» Material provided:
== == ==

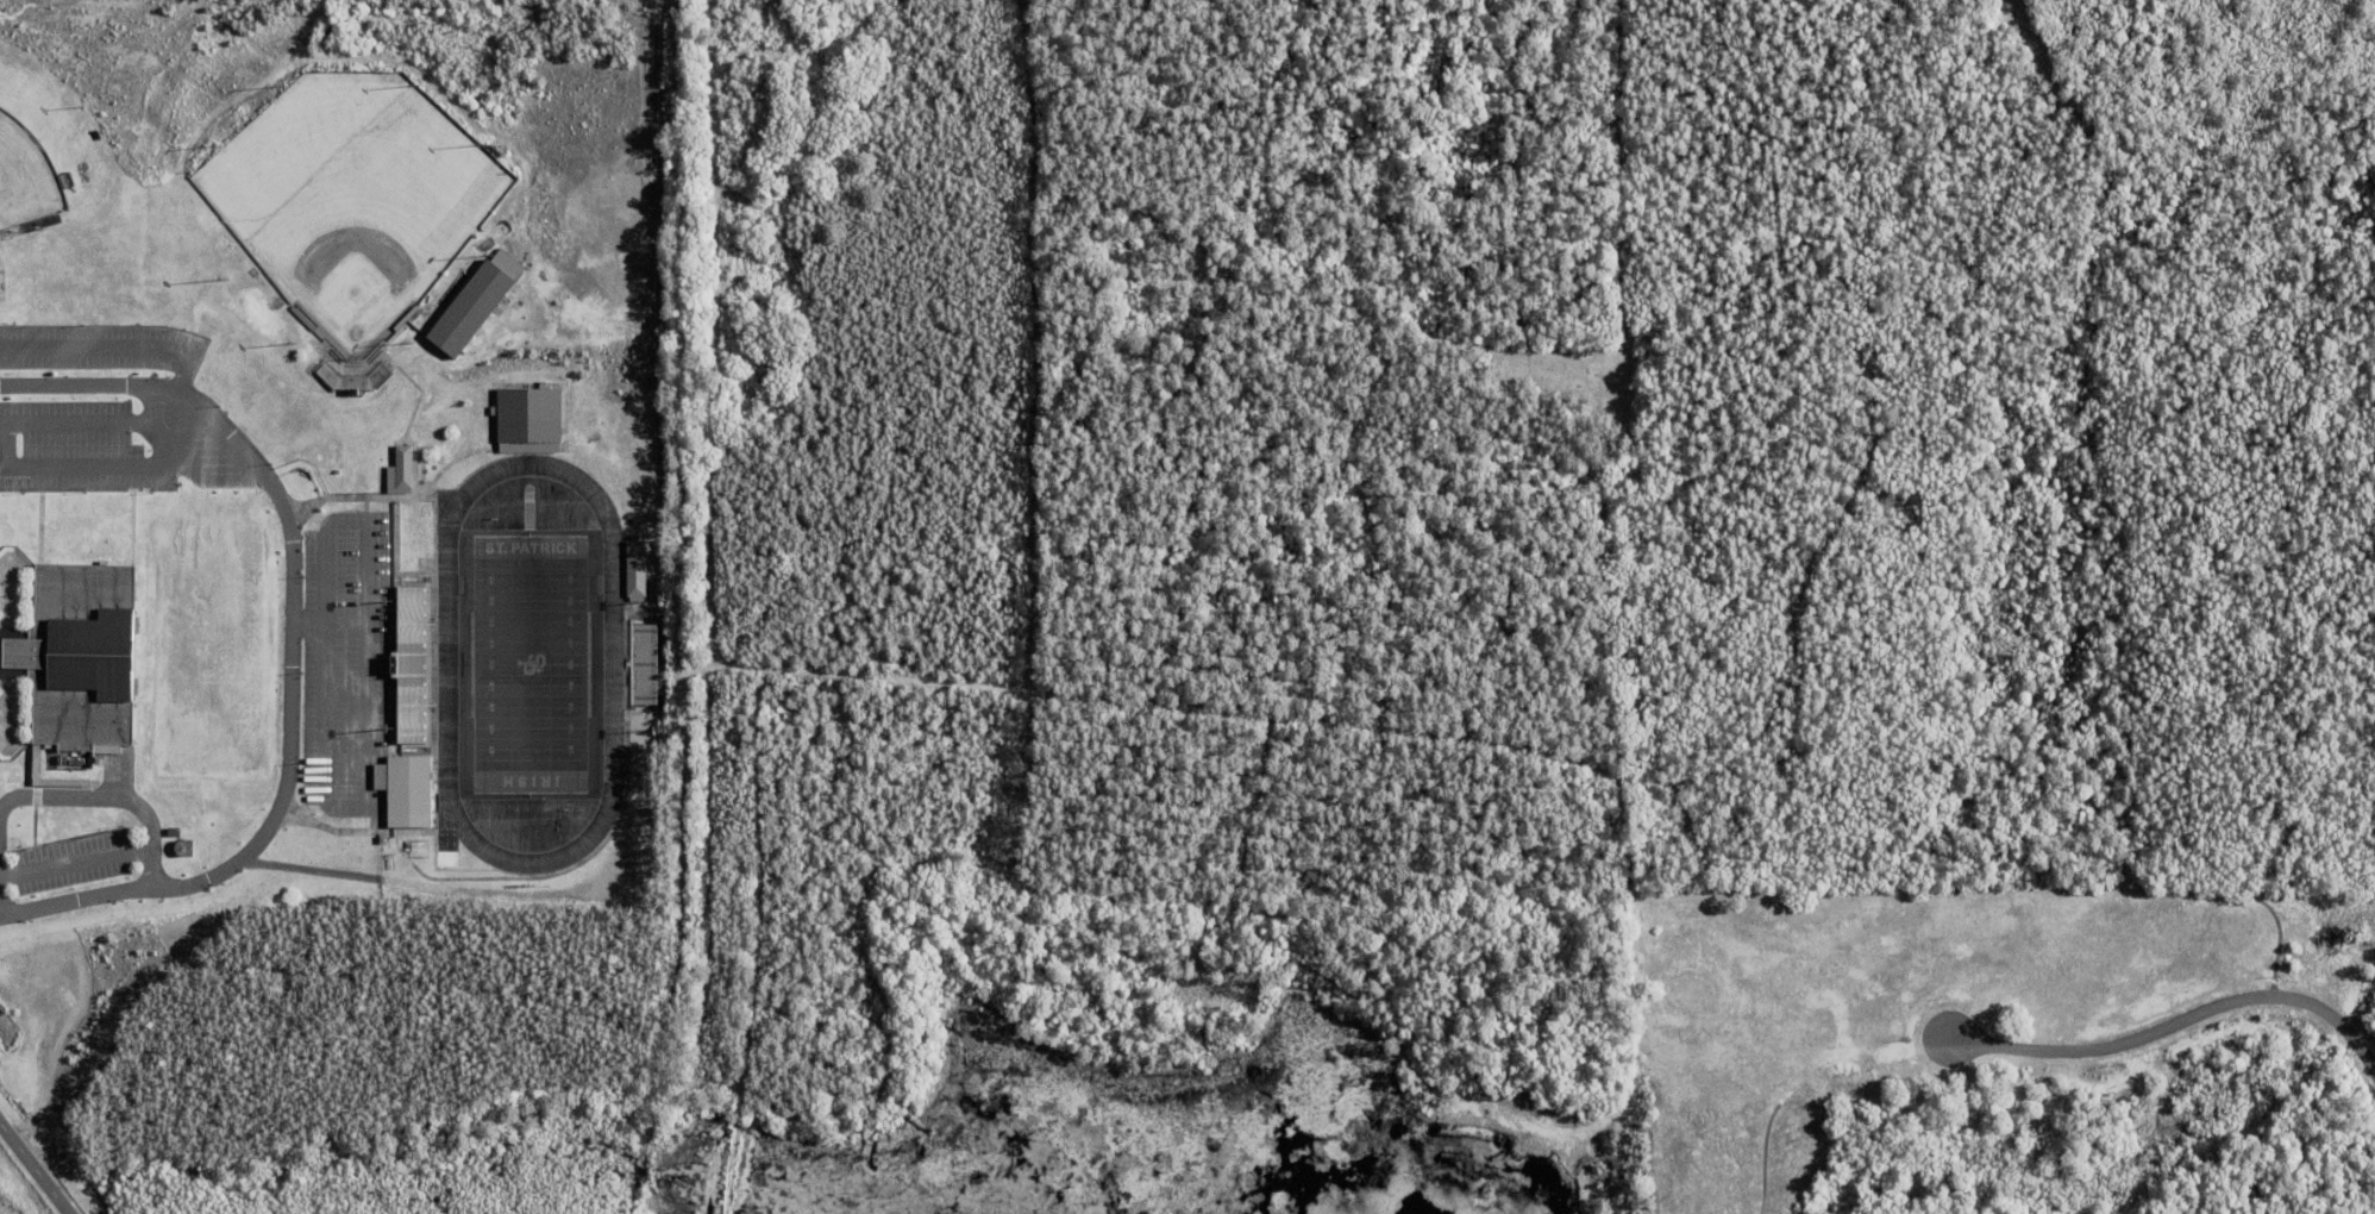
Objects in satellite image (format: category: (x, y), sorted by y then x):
park: (38, 157)
park: (351, 200)
building: (466, 311)
parking lot: (90, 406)
building: (525, 417)
building: (632, 569)
road: (29, 583)
road: (292, 648)
building: (78, 657)
building: (409, 662)
track: (446, 662)
building: (641, 664)
parking lot: (347, 667)
park: (529, 667)
road: (27, 725)
building: (402, 790)
road: (109, 799)
road: (2178, 1026)
road: (33, 1170)

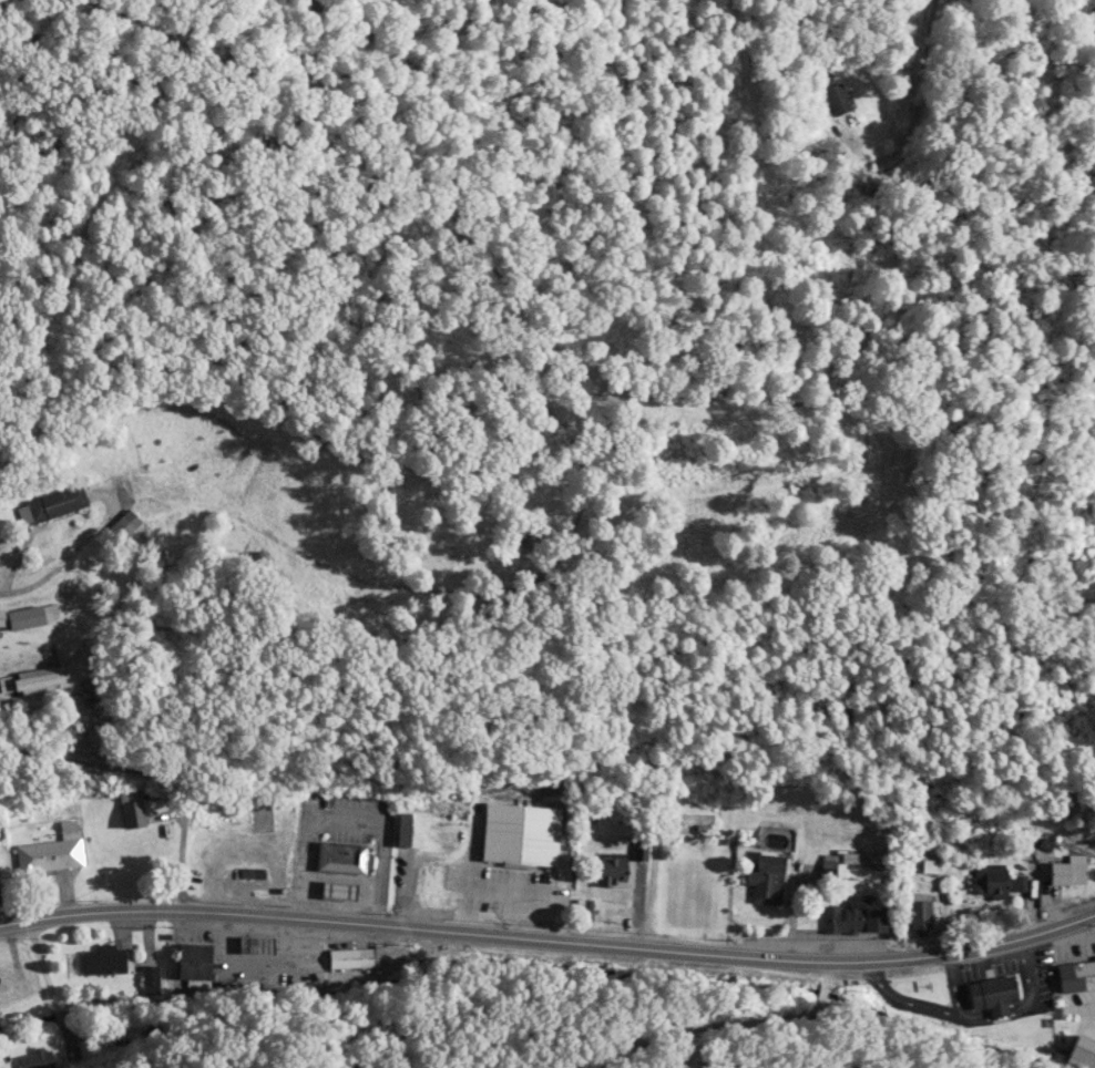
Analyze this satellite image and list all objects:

== == ==

» Written task: If pictures appear among the records, do not carry them over; retype the rest exactly.

» Response to the exercise:
Objects in satellite image (format: category: (x, y), sorted by y then x):
park: (38, 157)
park: (351, 200)
building: (466, 311)
parking lot: (90, 406)
building: (525, 417)
building: (632, 569)
road: (29, 583)
road: (292, 648)
building: (78, 657)
building: (409, 662)
track: (446, 662)
building: (641, 664)
parking lot: (347, 667)
park: (529, 667)
road: (27, 725)
building: (402, 790)
road: (109, 799)
road: (2178, 1026)
road: (33, 1170)

Analyze this satellite image and list all objects:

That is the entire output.